## ACTIVITY
Copy out the full listing below as it stands, with its pictures left behind.

## PROVIDED INFORMATION
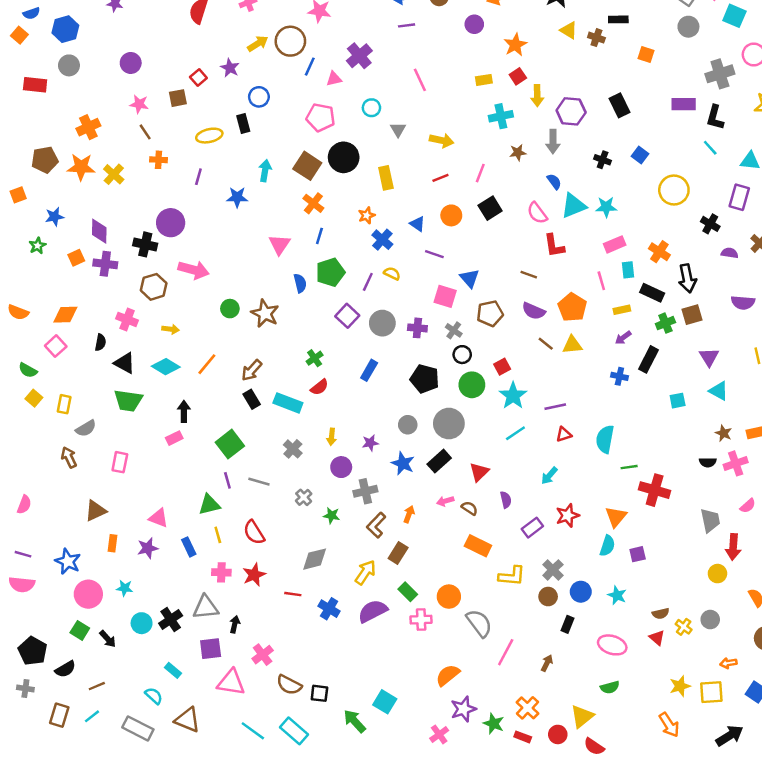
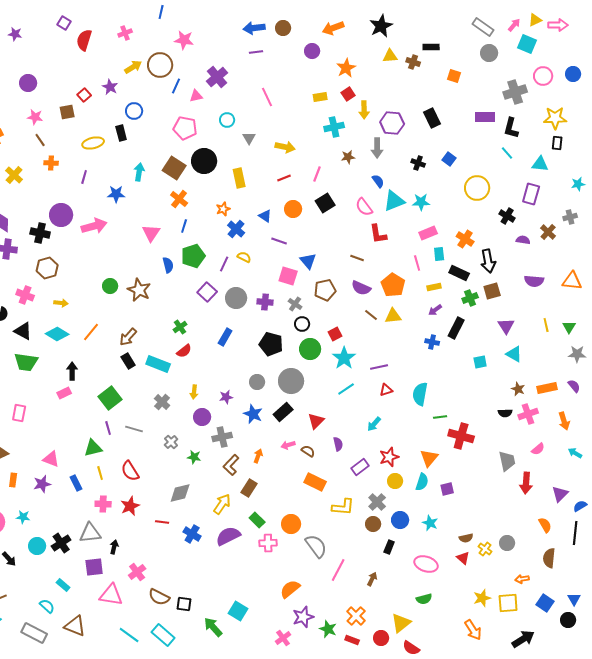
yellow triangle: (569, 30) -> (390, 56), turned -35
pink arrow: (194, 270) -> (94, 226), moved, turned -30
yellow circle: (717, 574) -> (395, 481), moved

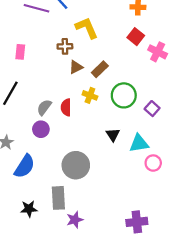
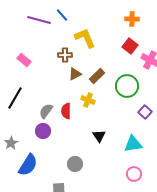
pink rectangle: (20, 52) -> (24, 60), turned -56
green circle: (124, 95) -> (127, 86), moved
black triangle: (113, 135) -> (99, 136), moved
pink circle: (153, 163) -> (134, 174), moved
gray circle: (76, 165) -> (75, 164), size x0.6

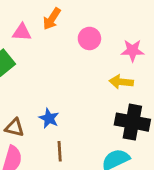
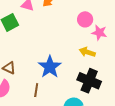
pink circle: (89, 38) -> (85, 19), moved
blue star: (49, 118) -> (50, 67), moved, size x1.6

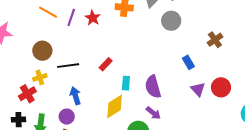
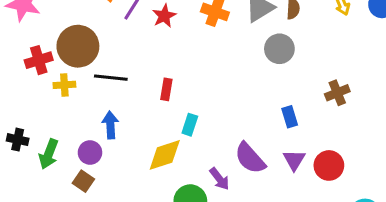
brown circle: (42, 51) -> (78, 46), size x1.4
red rectangle: (106, 64) -> (166, 89), turned -48
purple semicircle: (153, 87) -> (250, 158), moved, turned -40
red cross: (27, 94) -> (39, 60), moved

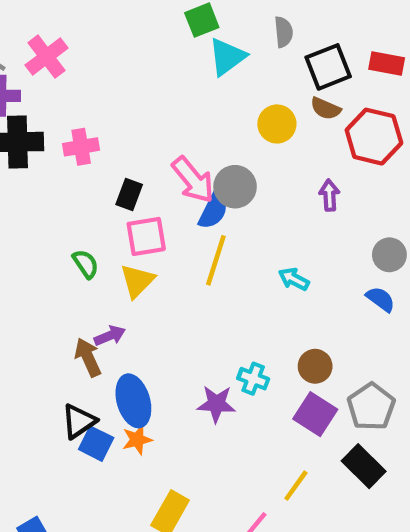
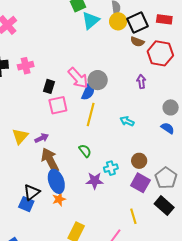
yellow circle: (277, 124) -> (118, 21), moved
green semicircle: (86, 264) -> (85, 151), moved
yellow triangle: (137, 281) -> (20, 136), moved
purple arrow: (110, 336) -> (42, 138), moved
brown arrow: (88, 357) -> (50, 160), moved, size x1.4
cyan cross: (253, 379) -> (111, 168), turned -32
blue square: (96, 444) -> (26, 204), moved
yellow line: (296, 486) -> (133, 216), turned -49

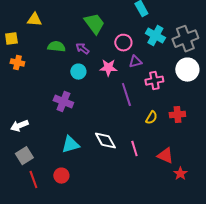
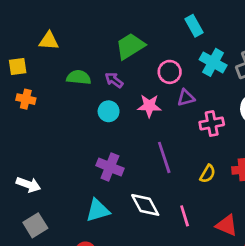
green trapezoid: (94, 24) -> (130, 46), turned -85
purple line: (126, 95) -> (164, 157), moved
purple cross: (63, 102) -> (110, 167), moved
white arrow: (19, 126) -> (28, 185), turned -138

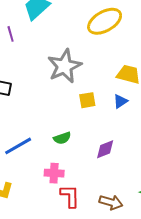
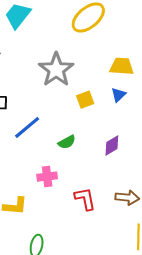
blue line: (18, 146) -> (27, 127), moved
pink cross: (54, 173) -> (47, 177), moved

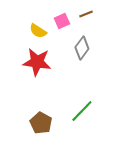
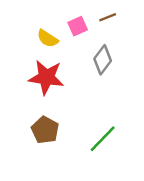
brown pentagon: (41, 123) -> (45, 130), moved

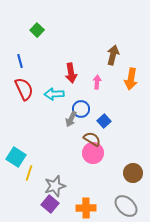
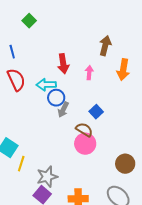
blue circle: (81, 109) -> (56, 98), moved

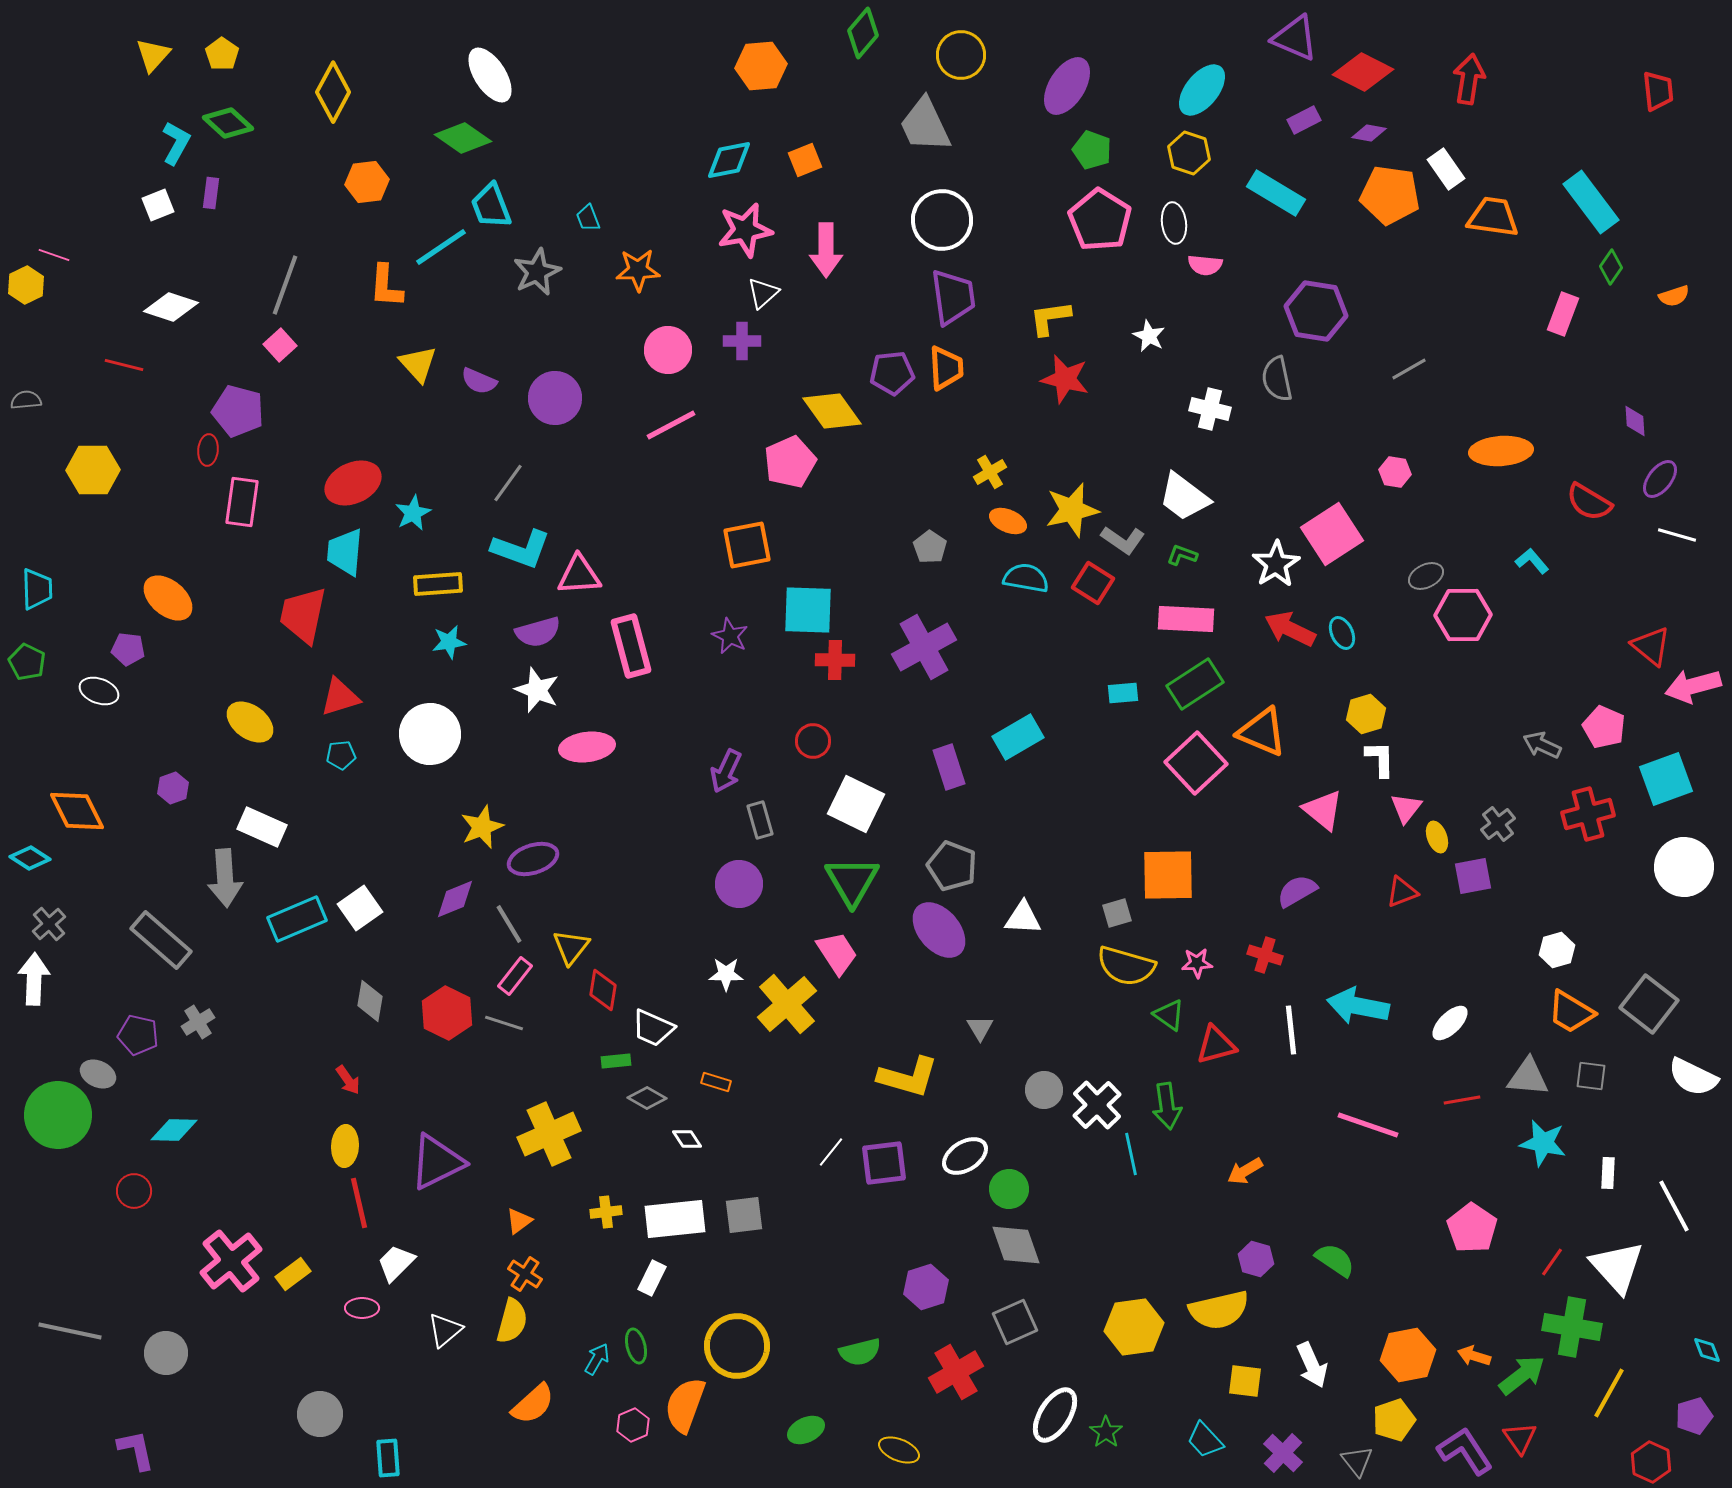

## TASK RESPONSE
yellow triangle: (569, 30) -> (390, 56), turned -35
pink arrow: (194, 270) -> (94, 226), moved, turned -30
yellow circle: (717, 574) -> (395, 481), moved

pink rectangle: (20, 52) -> (24, 60), turned -56
green circle: (124, 95) -> (127, 86), moved
black triangle: (113, 135) -> (99, 136), moved
pink circle: (153, 163) -> (134, 174), moved
gray circle: (76, 165) -> (75, 164), size x0.6

pink circle: (89, 38) -> (85, 19), moved
blue star: (49, 118) -> (50, 67), moved, size x1.6

brown circle: (42, 51) -> (78, 46), size x1.4
red rectangle: (106, 64) -> (166, 89), turned -48
purple semicircle: (153, 87) -> (250, 158), moved, turned -40
red cross: (27, 94) -> (39, 60), moved

yellow circle: (277, 124) -> (118, 21), moved
green semicircle: (86, 264) -> (85, 151), moved
yellow triangle: (137, 281) -> (20, 136), moved
purple arrow: (110, 336) -> (42, 138), moved
brown arrow: (88, 357) -> (50, 160), moved, size x1.4
cyan cross: (253, 379) -> (111, 168), turned -32
blue square: (96, 444) -> (26, 204), moved
yellow line: (296, 486) -> (133, 216), turned -49

green trapezoid: (94, 24) -> (130, 46), turned -85
purple line: (126, 95) -> (164, 157), moved
purple cross: (63, 102) -> (110, 167), moved
white arrow: (19, 126) -> (28, 185), turned -138

blue line: (18, 146) -> (27, 127), moved
pink cross: (54, 173) -> (47, 177), moved

brown pentagon: (41, 123) -> (45, 130), moved

blue circle: (81, 109) -> (56, 98), moved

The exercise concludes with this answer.